Structured diff data:

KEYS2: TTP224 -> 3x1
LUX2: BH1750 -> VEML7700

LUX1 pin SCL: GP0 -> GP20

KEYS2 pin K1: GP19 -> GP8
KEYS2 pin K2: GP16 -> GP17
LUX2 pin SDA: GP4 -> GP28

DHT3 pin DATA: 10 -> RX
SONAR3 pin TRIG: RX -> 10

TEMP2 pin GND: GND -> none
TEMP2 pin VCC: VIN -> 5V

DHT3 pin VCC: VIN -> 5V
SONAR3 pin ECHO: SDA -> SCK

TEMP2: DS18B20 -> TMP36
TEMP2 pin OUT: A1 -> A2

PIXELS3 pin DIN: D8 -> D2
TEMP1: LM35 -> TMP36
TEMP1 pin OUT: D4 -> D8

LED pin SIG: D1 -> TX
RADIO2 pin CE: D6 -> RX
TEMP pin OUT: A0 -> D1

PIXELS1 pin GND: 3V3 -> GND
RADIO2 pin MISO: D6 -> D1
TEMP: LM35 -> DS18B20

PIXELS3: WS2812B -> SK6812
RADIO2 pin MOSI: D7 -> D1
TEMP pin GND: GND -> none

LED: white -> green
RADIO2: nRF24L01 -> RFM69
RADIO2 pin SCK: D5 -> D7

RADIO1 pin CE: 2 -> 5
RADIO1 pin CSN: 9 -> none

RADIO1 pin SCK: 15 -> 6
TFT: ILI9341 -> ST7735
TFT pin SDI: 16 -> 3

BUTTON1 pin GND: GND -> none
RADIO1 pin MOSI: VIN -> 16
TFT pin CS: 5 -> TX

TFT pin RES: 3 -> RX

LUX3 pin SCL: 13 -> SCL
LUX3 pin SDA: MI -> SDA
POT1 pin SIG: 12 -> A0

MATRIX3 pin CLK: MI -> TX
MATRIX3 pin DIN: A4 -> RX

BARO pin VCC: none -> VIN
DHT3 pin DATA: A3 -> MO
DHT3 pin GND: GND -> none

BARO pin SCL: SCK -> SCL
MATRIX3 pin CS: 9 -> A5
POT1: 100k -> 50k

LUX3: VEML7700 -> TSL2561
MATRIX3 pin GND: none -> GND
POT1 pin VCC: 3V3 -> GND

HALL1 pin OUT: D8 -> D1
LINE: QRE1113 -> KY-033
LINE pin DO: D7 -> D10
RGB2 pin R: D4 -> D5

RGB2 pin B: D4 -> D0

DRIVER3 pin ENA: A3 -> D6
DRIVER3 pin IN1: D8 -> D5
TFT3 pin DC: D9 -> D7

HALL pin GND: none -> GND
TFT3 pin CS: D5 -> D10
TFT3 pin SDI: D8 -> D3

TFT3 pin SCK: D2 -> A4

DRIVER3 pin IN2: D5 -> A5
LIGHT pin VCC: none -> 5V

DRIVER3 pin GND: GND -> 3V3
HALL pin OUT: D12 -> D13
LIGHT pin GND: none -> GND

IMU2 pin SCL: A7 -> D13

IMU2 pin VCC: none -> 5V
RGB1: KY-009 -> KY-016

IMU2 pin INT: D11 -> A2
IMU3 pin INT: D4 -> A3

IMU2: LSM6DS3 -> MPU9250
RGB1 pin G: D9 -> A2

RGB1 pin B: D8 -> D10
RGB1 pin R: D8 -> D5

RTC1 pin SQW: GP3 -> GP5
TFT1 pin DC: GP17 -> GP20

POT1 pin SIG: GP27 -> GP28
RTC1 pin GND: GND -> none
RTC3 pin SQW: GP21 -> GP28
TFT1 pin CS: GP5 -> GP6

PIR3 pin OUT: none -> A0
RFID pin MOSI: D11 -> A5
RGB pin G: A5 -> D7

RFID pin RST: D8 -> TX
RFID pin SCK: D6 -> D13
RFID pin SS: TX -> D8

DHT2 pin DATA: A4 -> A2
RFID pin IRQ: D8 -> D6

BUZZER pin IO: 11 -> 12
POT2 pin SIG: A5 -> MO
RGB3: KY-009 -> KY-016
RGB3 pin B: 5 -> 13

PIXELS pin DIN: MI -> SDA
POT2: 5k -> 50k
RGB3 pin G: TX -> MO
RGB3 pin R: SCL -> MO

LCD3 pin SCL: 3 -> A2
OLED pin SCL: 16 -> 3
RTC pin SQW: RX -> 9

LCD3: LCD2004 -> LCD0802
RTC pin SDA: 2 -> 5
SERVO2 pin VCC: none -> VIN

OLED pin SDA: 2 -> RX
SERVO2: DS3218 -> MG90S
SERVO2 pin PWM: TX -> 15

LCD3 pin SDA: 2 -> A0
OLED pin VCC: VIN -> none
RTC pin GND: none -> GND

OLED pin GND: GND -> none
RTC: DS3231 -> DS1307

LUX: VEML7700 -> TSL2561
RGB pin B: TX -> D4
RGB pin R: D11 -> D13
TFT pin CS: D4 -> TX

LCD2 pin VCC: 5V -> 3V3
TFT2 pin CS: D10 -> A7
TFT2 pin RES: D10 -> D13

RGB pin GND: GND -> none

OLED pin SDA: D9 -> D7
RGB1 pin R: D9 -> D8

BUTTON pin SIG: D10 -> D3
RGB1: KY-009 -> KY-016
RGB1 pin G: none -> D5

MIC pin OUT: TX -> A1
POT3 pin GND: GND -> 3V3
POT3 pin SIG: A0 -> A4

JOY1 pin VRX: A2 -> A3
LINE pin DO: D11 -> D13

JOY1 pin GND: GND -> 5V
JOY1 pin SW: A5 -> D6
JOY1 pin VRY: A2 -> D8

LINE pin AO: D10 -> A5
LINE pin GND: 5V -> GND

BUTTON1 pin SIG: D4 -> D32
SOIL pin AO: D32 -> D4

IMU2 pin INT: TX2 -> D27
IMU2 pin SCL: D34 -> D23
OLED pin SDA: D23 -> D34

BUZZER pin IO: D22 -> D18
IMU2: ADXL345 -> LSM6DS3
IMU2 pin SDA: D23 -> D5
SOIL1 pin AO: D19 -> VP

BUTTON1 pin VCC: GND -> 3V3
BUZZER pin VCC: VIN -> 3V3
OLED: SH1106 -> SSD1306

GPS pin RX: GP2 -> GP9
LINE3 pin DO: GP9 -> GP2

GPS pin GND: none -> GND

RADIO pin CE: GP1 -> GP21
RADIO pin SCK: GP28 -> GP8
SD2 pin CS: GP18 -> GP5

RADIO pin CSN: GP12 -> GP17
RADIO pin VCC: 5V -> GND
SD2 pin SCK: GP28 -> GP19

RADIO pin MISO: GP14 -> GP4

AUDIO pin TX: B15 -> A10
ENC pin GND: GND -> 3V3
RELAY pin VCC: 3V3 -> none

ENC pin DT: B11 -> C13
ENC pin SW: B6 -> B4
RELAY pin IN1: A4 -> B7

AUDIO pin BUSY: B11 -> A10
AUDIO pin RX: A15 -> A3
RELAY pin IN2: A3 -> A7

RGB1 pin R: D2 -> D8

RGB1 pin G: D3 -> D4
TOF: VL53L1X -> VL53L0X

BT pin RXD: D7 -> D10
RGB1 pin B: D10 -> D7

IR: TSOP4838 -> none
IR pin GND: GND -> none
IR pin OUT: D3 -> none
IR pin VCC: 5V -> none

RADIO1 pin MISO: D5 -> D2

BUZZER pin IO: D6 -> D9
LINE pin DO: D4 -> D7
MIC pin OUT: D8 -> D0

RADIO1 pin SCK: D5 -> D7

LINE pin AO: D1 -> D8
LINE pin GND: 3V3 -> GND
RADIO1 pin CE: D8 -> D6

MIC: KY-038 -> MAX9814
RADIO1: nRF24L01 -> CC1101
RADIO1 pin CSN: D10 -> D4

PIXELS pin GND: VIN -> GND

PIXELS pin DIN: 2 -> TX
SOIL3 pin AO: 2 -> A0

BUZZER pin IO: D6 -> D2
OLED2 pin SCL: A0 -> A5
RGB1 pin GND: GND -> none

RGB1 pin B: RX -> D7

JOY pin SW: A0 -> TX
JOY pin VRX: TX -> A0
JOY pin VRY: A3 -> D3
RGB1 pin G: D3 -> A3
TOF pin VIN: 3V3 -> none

TO DO:
Pull every line containing "RELAY" out of the entries.

RESPONSE TO THE TASK:
RELAY pin VCC: 3V3 -> none
RELAY pin IN1: A4 -> B7
RELAY pin IN2: A3 -> A7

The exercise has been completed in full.